- [TASK TO CARRY OUT] Leave out the pictures and return every entry exactly as it appears.

- [DATA EXTRACT]
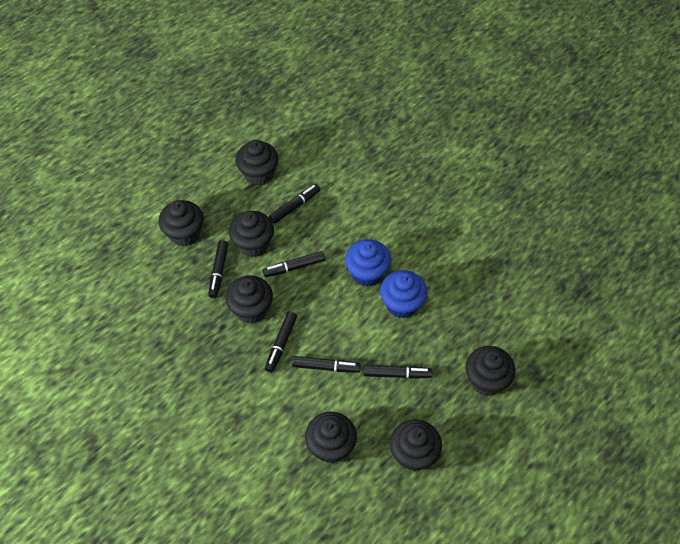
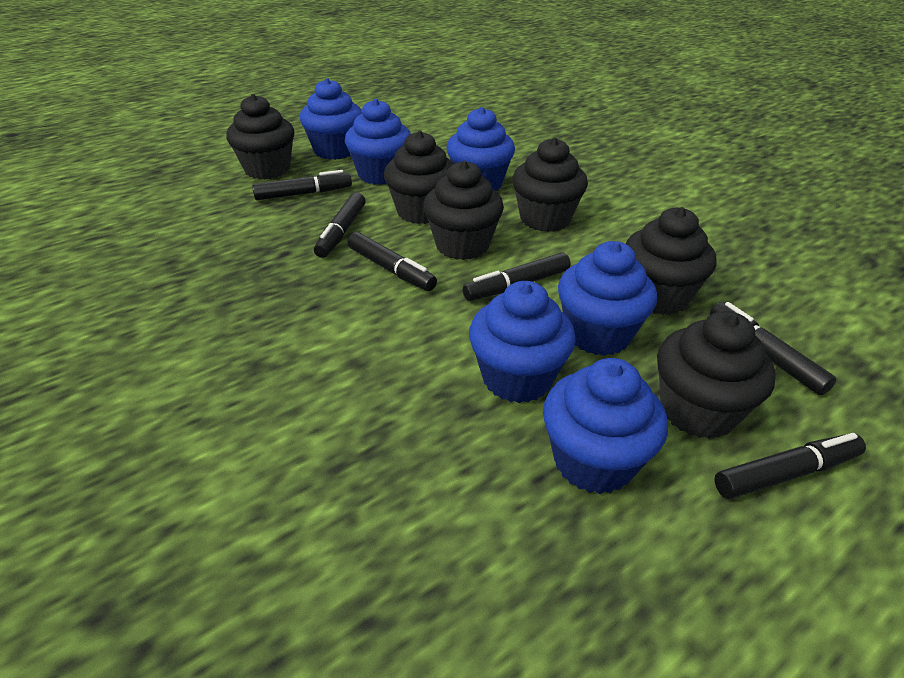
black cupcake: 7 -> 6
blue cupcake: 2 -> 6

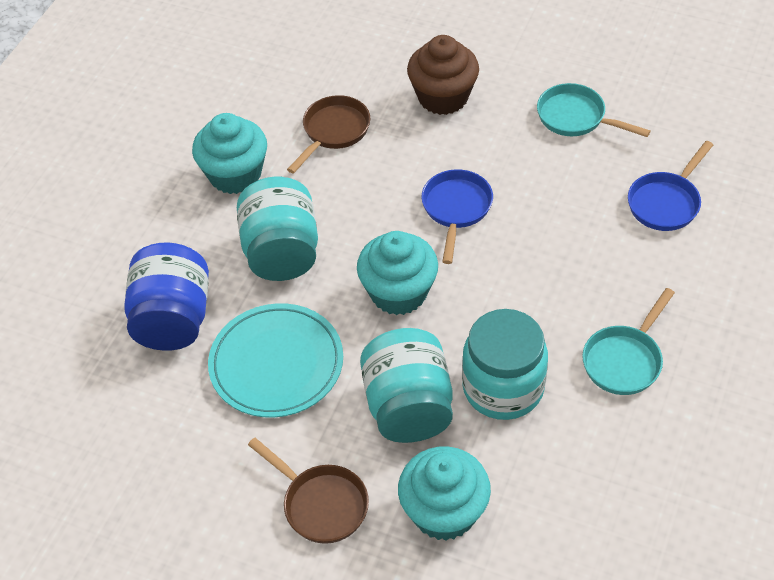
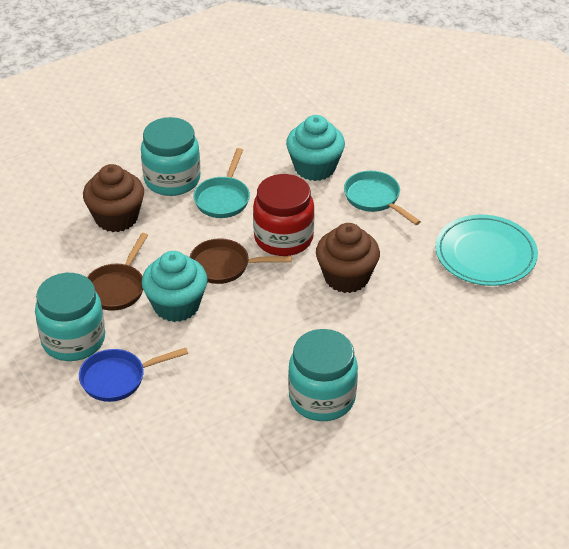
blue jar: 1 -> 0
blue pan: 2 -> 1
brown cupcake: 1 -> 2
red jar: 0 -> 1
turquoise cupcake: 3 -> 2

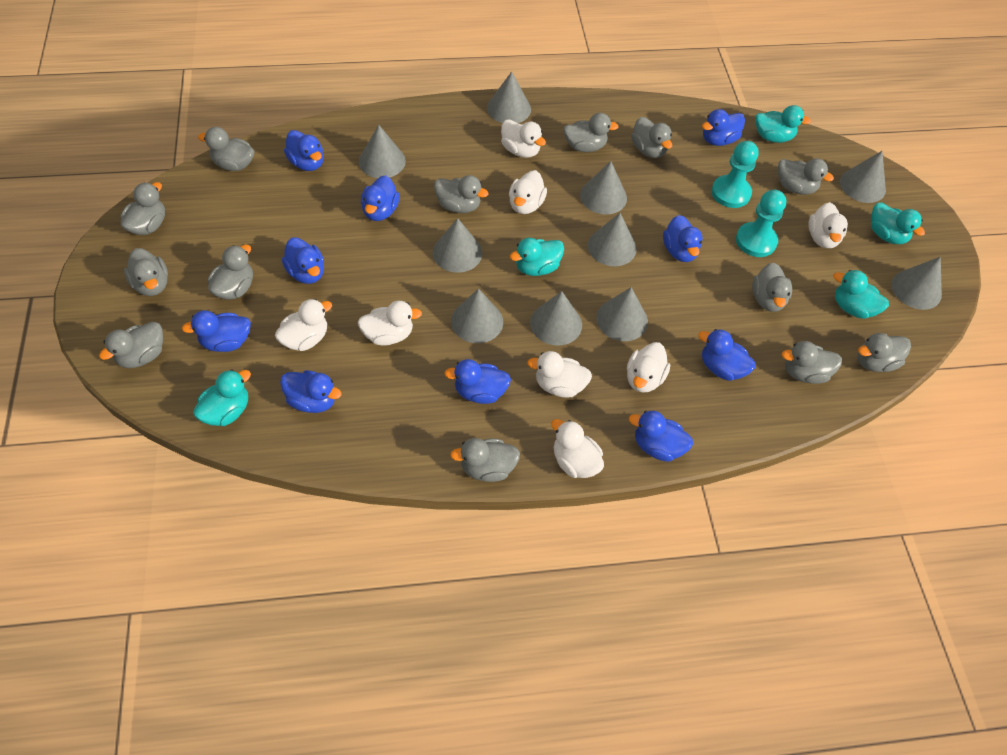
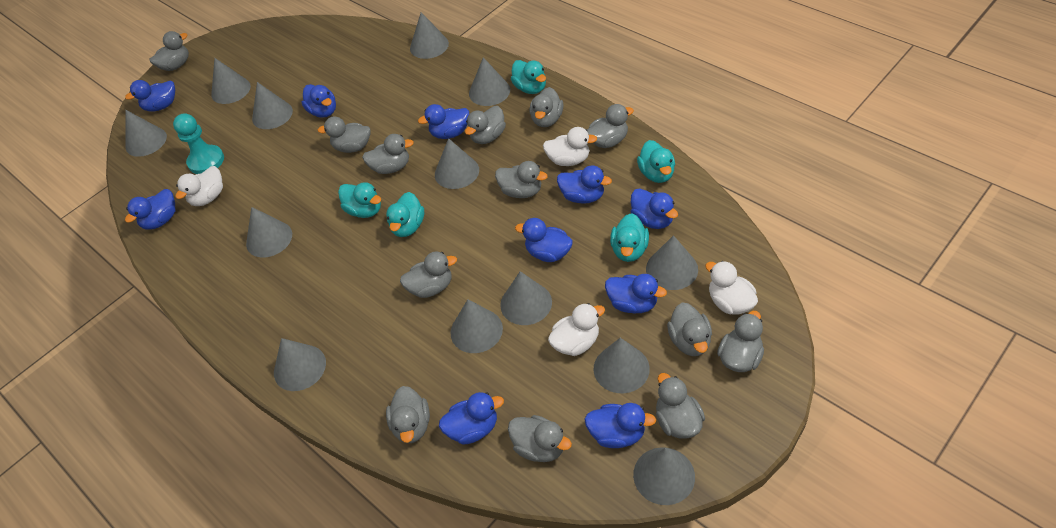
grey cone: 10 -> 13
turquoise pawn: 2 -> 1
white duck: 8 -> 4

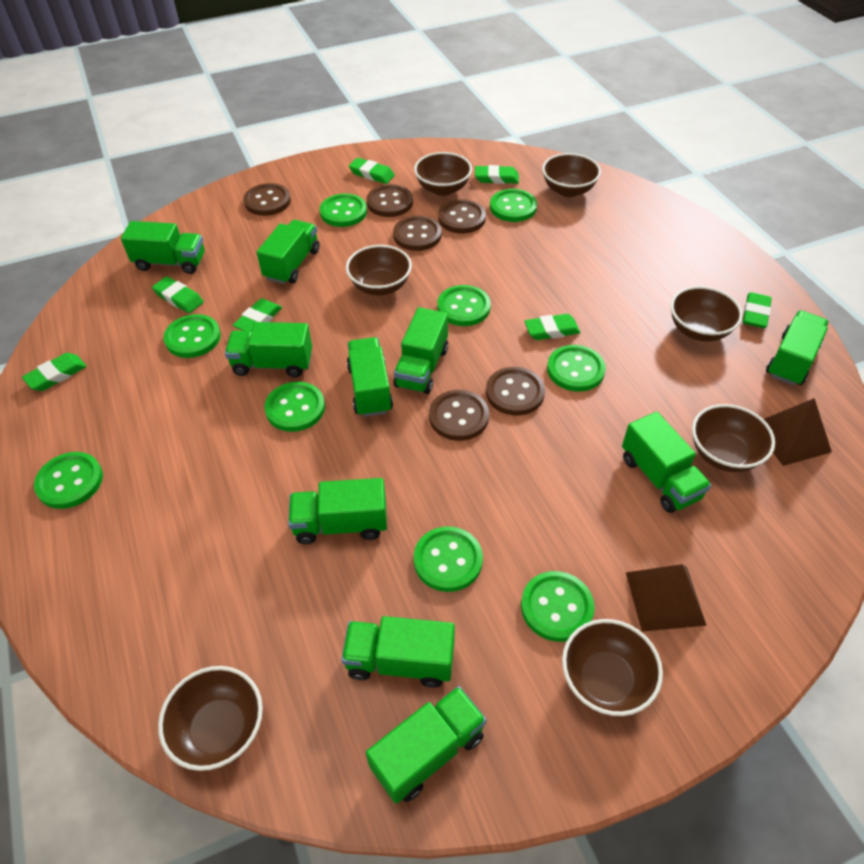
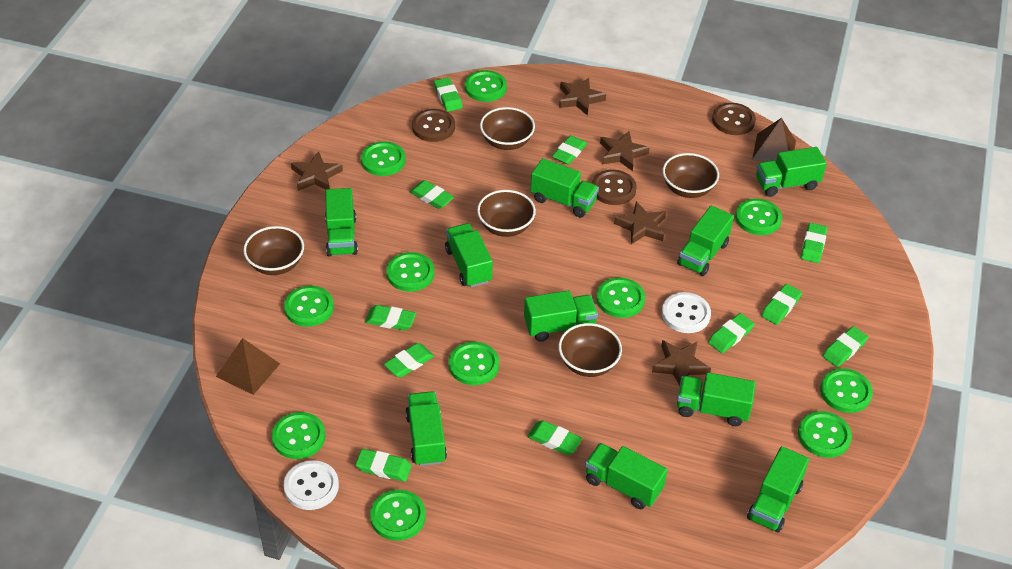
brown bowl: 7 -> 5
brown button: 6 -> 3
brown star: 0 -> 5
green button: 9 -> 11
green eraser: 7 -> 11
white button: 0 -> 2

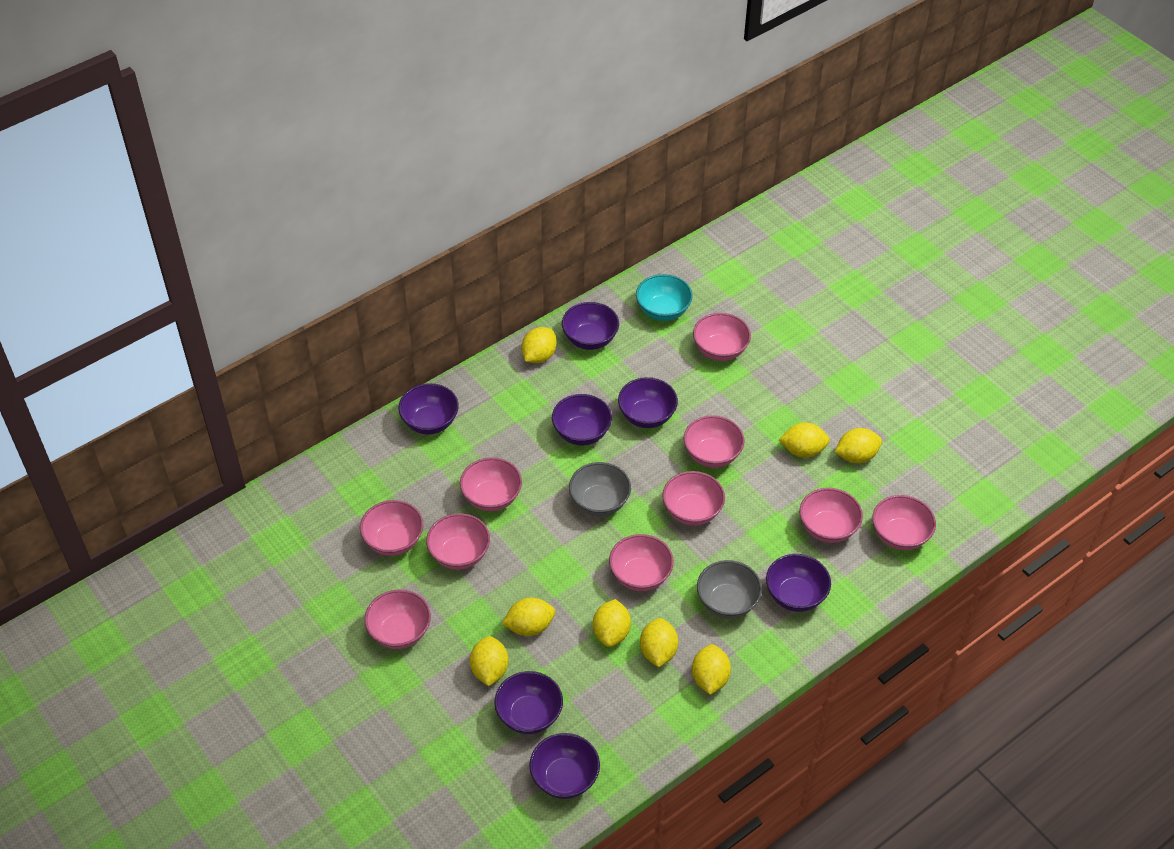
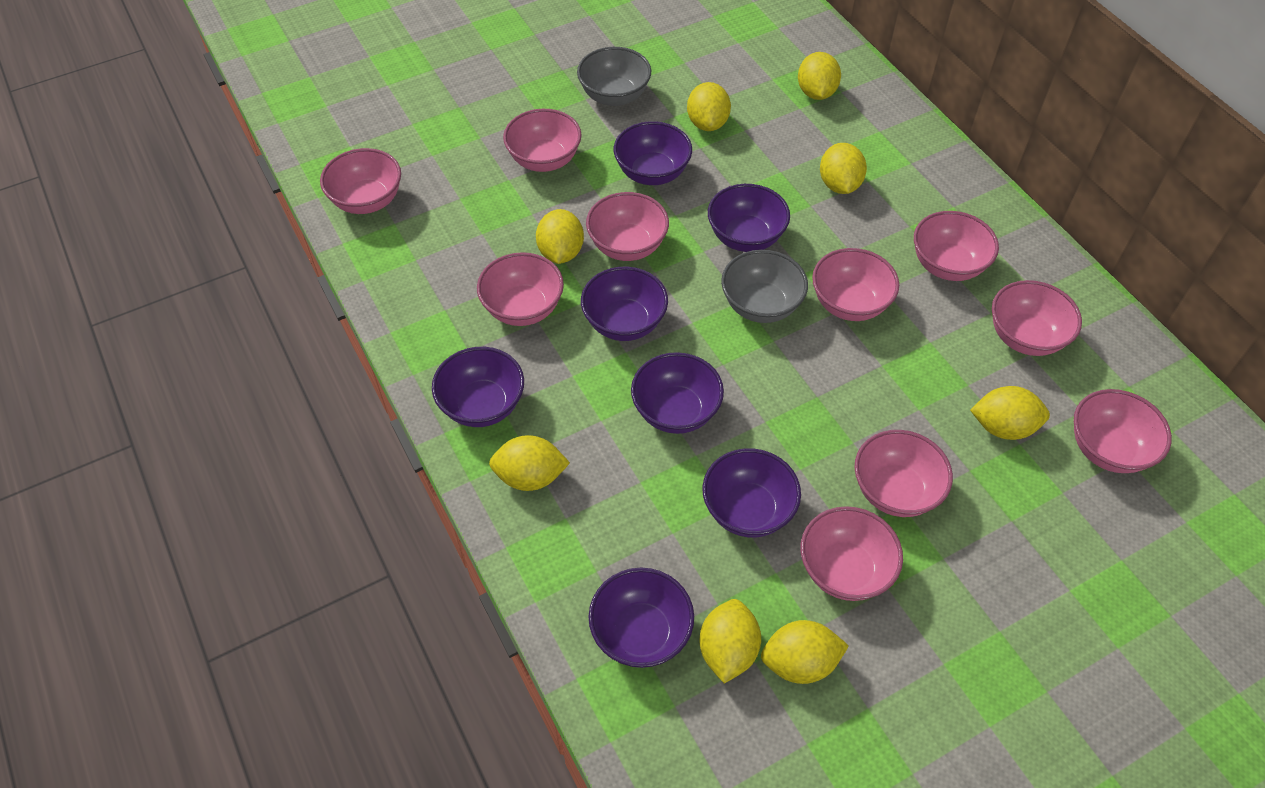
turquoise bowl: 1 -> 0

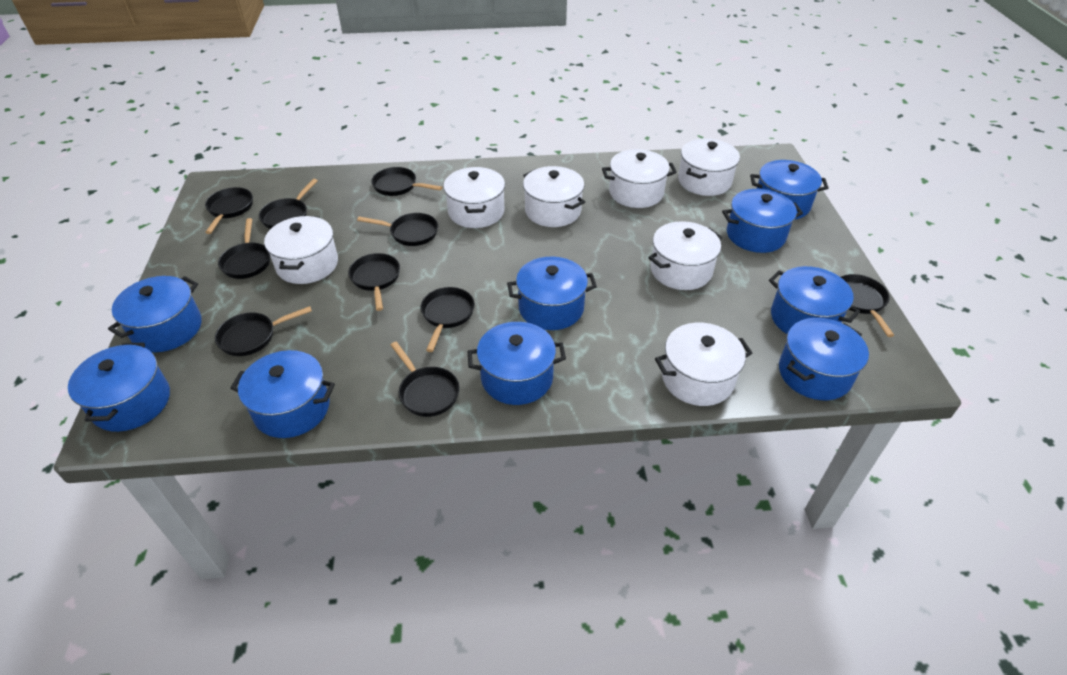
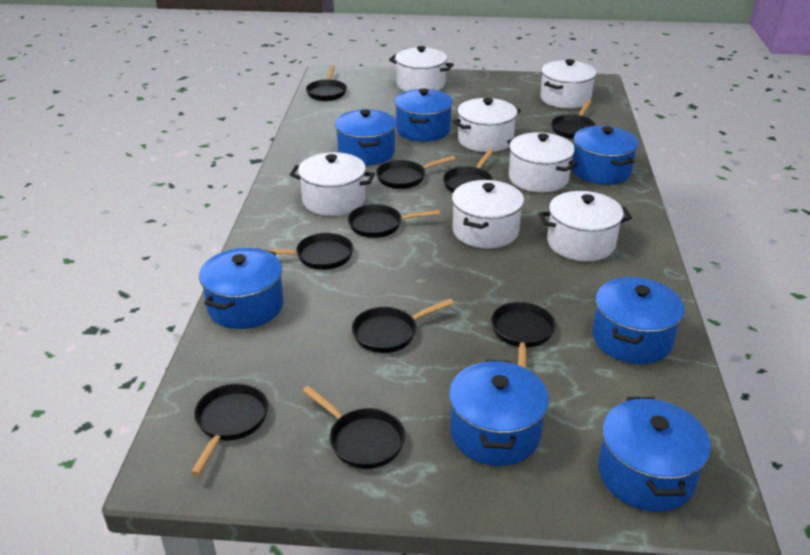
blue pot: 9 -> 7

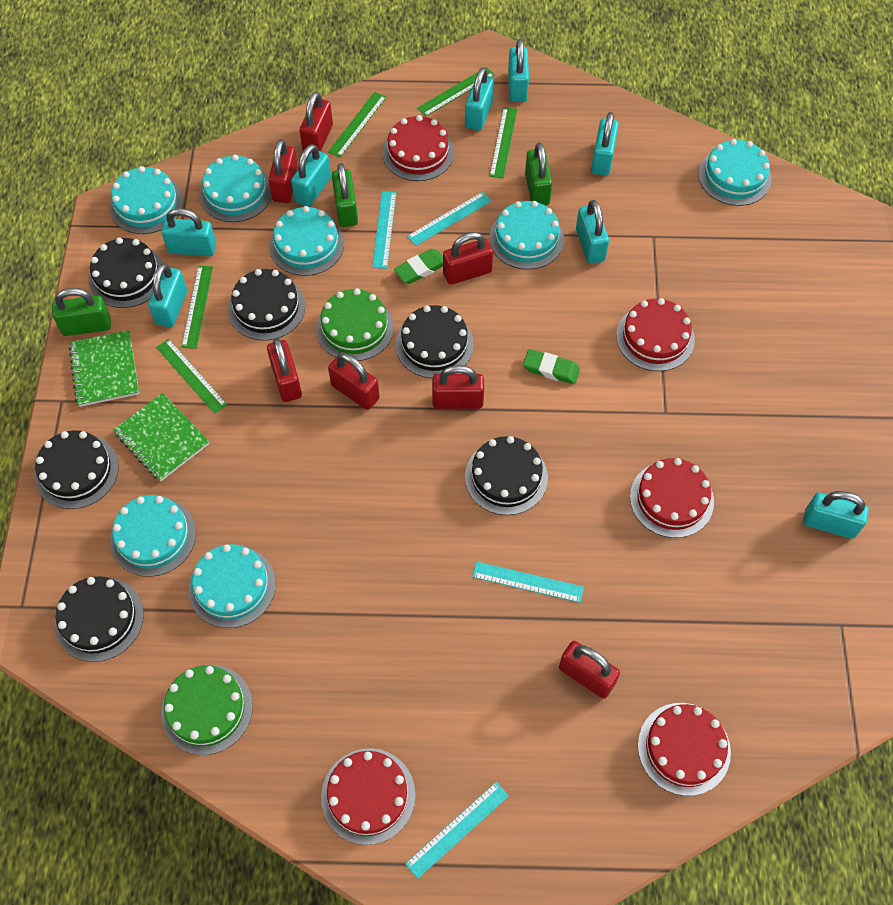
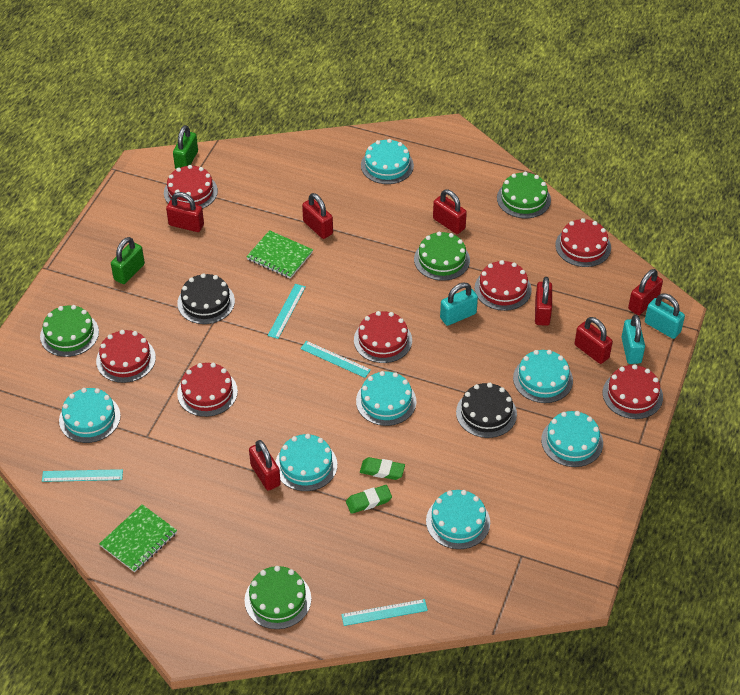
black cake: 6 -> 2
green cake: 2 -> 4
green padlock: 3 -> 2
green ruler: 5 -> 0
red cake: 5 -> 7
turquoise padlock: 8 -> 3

- [RESPONSE BELOW]
black cupcake: 7 -> 6
blue cupcake: 2 -> 6

blue jar: 1 -> 0
blue pan: 2 -> 1
brown cupcake: 1 -> 2
red jar: 0 -> 1
turquoise cupcake: 3 -> 2

grey cone: 10 -> 13
turquoise pawn: 2 -> 1
white duck: 8 -> 4

brown bowl: 7 -> 5
brown button: 6 -> 3
brown star: 0 -> 5
green button: 9 -> 11
green eraser: 7 -> 11
white button: 0 -> 2

turquoise bowl: 1 -> 0

blue pot: 9 -> 7

black cake: 6 -> 2
green cake: 2 -> 4
green padlock: 3 -> 2
green ruler: 5 -> 0
red cake: 5 -> 7
turquoise padlock: 8 -> 3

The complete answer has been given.